Work instructions:
Set down exactly the lines in the records below that run from the line with "PIR pin OUT: D1 -> D0" to the line with "GPS2 pin VCC: 5V -> none", inclusive, and nothing more.

[[ Records supplied, beginning ]]

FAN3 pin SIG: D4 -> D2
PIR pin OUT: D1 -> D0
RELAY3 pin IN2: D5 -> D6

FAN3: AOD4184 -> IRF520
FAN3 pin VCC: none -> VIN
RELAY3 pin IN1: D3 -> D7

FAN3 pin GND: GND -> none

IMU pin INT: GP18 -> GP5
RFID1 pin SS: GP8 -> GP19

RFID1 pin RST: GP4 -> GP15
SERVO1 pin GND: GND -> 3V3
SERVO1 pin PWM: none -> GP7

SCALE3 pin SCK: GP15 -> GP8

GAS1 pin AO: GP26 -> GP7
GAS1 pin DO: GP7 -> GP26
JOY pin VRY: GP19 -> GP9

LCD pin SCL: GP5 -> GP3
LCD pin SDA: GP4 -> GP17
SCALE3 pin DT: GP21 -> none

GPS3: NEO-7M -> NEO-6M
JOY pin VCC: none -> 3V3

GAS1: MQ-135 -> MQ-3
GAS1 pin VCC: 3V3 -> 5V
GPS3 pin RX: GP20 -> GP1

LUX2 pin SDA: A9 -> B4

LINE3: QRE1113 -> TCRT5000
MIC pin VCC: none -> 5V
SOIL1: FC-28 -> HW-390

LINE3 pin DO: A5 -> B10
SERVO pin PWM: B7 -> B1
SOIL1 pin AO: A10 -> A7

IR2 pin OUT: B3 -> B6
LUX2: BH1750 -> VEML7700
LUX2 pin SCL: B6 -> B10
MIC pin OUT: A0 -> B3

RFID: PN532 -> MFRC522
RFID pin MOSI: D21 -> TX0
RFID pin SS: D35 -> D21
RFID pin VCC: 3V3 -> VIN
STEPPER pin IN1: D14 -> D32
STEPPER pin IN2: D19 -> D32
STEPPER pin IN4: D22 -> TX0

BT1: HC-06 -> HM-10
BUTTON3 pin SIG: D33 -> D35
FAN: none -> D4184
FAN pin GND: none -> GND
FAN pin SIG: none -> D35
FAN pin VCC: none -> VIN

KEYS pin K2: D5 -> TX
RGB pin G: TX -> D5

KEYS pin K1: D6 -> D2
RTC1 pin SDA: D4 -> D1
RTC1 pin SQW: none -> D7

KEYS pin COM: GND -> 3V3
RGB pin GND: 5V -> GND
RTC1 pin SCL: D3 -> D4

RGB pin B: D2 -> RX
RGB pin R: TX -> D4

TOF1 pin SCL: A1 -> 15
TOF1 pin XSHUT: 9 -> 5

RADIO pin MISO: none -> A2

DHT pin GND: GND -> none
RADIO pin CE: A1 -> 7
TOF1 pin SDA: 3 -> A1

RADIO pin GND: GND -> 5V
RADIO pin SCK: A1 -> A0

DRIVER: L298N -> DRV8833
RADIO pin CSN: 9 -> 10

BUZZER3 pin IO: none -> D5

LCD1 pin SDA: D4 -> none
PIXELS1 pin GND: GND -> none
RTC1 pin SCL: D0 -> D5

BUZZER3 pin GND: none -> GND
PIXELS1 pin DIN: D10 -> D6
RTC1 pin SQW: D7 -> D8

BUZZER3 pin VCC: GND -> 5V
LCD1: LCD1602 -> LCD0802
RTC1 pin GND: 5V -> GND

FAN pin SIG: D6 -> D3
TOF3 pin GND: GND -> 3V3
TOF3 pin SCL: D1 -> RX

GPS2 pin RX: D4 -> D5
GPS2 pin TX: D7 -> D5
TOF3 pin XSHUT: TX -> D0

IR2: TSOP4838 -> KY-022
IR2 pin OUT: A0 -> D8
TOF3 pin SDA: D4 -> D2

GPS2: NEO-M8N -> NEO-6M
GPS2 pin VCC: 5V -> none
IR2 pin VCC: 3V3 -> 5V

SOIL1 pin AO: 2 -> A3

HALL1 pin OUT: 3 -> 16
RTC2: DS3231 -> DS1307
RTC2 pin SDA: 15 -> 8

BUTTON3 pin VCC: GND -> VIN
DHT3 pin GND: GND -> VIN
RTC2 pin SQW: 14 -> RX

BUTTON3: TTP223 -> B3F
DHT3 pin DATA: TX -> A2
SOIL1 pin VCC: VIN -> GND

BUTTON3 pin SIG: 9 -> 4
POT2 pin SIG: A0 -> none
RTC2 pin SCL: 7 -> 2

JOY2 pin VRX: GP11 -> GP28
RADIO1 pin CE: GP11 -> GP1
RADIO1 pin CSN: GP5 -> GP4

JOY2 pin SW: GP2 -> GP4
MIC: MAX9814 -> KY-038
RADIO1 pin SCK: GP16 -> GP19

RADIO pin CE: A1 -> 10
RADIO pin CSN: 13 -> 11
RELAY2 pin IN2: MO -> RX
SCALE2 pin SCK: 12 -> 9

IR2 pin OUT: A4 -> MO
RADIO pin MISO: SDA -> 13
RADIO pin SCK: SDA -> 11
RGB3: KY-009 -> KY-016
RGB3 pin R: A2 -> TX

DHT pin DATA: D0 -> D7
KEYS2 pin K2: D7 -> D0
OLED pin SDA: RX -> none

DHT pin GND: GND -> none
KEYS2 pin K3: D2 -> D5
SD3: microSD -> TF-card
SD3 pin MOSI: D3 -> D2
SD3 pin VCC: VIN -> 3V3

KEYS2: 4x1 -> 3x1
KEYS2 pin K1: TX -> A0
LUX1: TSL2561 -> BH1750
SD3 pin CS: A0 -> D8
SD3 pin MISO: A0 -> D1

[[ Records supplied, end ]]

Result of the exercise:
PIR pin OUT: D1 -> D0
RELAY3 pin IN2: D5 -> D6

FAN3: AOD4184 -> IRF520
FAN3 pin VCC: none -> VIN
RELAY3 pin IN1: D3 -> D7

FAN3 pin GND: GND -> none

IMU pin INT: GP18 -> GP5
RFID1 pin SS: GP8 -> GP19

RFID1 pin RST: GP4 -> GP15
SERVO1 pin GND: GND -> 3V3
SERVO1 pin PWM: none -> GP7

SCALE3 pin SCK: GP15 -> GP8

GAS1 pin AO: GP26 -> GP7
GAS1 pin DO: GP7 -> GP26
JOY pin VRY: GP19 -> GP9

LCD pin SCL: GP5 -> GP3
LCD pin SDA: GP4 -> GP17
SCALE3 pin DT: GP21 -> none

GPS3: NEO-7M -> NEO-6M
JOY pin VCC: none -> 3V3

GAS1: MQ-135 -> MQ-3
GAS1 pin VCC: 3V3 -> 5V
GPS3 pin RX: GP20 -> GP1

LUX2 pin SDA: A9 -> B4

LINE3: QRE1113 -> TCRT5000
MIC pin VCC: none -> 5V
SOIL1: FC-28 -> HW-390

LINE3 pin DO: A5 -> B10
SERVO pin PWM: B7 -> B1
SOIL1 pin AO: A10 -> A7

IR2 pin OUT: B3 -> B6
LUX2: BH1750 -> VEML7700
LUX2 pin SCL: B6 -> B10
MIC pin OUT: A0 -> B3

RFID: PN532 -> MFRC522
RFID pin MOSI: D21 -> TX0
RFID pin SS: D35 -> D21
RFID pin VCC: 3V3 -> VIN
STEPPER pin IN1: D14 -> D32
STEPPER pin IN2: D19 -> D32
STEPPER pin IN4: D22 -> TX0

BT1: HC-06 -> HM-10
BUTTON3 pin SIG: D33 -> D35
FAN: none -> D4184
FAN pin GND: none -> GND
FAN pin SIG: none -> D35
FAN pin VCC: none -> VIN

KEYS pin K2: D5 -> TX
RGB pin G: TX -> D5

KEYS pin K1: D6 -> D2
RTC1 pin SDA: D4 -> D1
RTC1 pin SQW: none -> D7

KEYS pin COM: GND -> 3V3
RGB pin GND: 5V -> GND
RTC1 pin SCL: D3 -> D4

RGB pin B: D2 -> RX
RGB pin R: TX -> D4

TOF1 pin SCL: A1 -> 15
TOF1 pin XSHUT: 9 -> 5

RADIO pin MISO: none -> A2

DHT pin GND: GND -> none
RADIO pin CE: A1 -> 7
TOF1 pin SDA: 3 -> A1

RADIO pin GND: GND -> 5V
RADIO pin SCK: A1 -> A0

DRIVER: L298N -> DRV8833
RADIO pin CSN: 9 -> 10

BUZZER3 pin IO: none -> D5

LCD1 pin SDA: D4 -> none
PIXELS1 pin GND: GND -> none
RTC1 pin SCL: D0 -> D5

BUZZER3 pin GND: none -> GND
PIXELS1 pin DIN: D10 -> D6
RTC1 pin SQW: D7 -> D8

BUZZER3 pin VCC: GND -> 5V
LCD1: LCD1602 -> LCD0802
RTC1 pin GND: 5V -> GND

FAN pin SIG: D6 -> D3
TOF3 pin GND: GND -> 3V3
TOF3 pin SCL: D1 -> RX

GPS2 pin RX: D4 -> D5
GPS2 pin TX: D7 -> D5
TOF3 pin XSHUT: TX -> D0

IR2: TSOP4838 -> KY-022
IR2 pin OUT: A0 -> D8
TOF3 pin SDA: D4 -> D2

GPS2: NEO-M8N -> NEO-6M
GPS2 pin VCC: 5V -> none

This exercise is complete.